__What is needed__
Keep only the lines from the start of the data through the line containing "added: TurquoiseFork (2nd", and output them exactly.

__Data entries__

=== Begin Enclosure ===

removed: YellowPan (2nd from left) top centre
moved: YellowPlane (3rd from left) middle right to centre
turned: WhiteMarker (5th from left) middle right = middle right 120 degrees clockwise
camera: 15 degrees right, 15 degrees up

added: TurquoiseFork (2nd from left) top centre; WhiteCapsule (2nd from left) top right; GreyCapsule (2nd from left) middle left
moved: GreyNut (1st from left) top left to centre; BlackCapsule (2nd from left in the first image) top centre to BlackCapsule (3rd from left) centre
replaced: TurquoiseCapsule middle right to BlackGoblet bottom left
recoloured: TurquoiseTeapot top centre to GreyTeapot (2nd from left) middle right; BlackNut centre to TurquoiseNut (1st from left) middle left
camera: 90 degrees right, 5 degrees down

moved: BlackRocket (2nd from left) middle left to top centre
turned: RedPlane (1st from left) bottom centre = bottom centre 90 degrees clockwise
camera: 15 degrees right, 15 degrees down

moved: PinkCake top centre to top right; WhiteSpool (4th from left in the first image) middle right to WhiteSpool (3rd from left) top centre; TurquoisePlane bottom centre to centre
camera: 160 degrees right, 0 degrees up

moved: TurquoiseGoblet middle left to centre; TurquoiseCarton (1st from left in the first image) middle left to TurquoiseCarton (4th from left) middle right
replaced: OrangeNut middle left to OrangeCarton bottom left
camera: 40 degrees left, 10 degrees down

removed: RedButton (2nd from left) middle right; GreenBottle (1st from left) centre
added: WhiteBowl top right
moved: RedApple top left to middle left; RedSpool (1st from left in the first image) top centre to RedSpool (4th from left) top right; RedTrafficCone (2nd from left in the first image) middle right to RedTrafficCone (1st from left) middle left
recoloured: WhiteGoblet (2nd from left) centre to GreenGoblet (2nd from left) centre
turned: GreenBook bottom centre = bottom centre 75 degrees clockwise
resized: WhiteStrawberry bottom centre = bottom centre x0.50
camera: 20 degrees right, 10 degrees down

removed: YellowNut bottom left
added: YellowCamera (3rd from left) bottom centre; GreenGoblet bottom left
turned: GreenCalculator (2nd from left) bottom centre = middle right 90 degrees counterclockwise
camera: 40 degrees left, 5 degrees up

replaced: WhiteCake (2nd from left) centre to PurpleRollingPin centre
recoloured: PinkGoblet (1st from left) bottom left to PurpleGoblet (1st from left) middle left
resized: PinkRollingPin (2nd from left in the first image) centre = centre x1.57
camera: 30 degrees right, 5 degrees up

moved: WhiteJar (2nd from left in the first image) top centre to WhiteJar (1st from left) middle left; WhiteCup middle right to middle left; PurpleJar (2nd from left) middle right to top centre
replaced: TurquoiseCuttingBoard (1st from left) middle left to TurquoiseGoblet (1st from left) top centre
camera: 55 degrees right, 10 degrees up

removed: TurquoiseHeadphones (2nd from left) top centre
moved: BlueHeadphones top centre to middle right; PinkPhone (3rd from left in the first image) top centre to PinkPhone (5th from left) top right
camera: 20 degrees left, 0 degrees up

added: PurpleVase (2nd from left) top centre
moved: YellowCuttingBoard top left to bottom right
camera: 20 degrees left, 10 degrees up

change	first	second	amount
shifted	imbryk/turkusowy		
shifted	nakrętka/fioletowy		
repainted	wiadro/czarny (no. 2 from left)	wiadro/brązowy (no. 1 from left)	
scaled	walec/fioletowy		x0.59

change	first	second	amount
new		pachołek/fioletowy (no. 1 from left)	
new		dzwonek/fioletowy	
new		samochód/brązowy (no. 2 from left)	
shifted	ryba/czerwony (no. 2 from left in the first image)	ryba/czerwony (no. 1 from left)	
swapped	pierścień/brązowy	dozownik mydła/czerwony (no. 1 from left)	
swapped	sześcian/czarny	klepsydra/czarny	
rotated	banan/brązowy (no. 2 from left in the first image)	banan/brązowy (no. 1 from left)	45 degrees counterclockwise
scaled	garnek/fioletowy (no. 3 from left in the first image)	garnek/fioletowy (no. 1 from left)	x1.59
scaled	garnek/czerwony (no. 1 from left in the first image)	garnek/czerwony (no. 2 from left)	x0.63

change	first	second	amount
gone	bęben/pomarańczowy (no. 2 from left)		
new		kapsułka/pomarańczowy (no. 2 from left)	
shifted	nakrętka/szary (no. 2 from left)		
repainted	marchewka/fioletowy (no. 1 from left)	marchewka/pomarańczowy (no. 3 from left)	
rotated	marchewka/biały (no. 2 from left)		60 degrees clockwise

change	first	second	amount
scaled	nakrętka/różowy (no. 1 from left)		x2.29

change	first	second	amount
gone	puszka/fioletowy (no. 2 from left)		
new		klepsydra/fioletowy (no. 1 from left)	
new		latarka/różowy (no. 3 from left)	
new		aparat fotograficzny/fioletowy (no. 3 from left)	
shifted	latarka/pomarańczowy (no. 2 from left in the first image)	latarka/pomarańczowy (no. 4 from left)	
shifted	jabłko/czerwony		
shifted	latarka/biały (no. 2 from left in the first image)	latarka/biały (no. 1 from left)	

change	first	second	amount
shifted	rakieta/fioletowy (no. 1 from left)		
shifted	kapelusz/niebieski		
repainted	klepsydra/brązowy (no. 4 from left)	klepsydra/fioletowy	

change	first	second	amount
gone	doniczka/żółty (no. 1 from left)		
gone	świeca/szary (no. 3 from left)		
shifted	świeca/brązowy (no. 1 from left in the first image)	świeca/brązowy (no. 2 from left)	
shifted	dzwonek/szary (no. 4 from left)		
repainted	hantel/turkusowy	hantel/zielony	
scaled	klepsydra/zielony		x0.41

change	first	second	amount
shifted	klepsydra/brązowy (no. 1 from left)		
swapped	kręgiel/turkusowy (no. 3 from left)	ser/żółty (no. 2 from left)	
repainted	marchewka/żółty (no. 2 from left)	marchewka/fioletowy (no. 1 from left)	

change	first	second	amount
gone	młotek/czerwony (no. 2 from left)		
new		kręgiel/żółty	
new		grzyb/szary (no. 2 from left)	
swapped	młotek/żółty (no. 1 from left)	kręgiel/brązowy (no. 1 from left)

=== End Enclosure ===

__Exercise output__
removed: YellowPan (2nd from left) top centre
moved: YellowPlane (3rd from left) middle right to centre
turned: WhiteMarker (5th from left) middle right = middle right 120 degrees clockwise
camera: 15 degrees right, 15 degrees up

added: TurquoiseFork (2nd from left) top centre; WhiteCapsule (2nd from left) top right; GreyCapsule (2nd from left) middle left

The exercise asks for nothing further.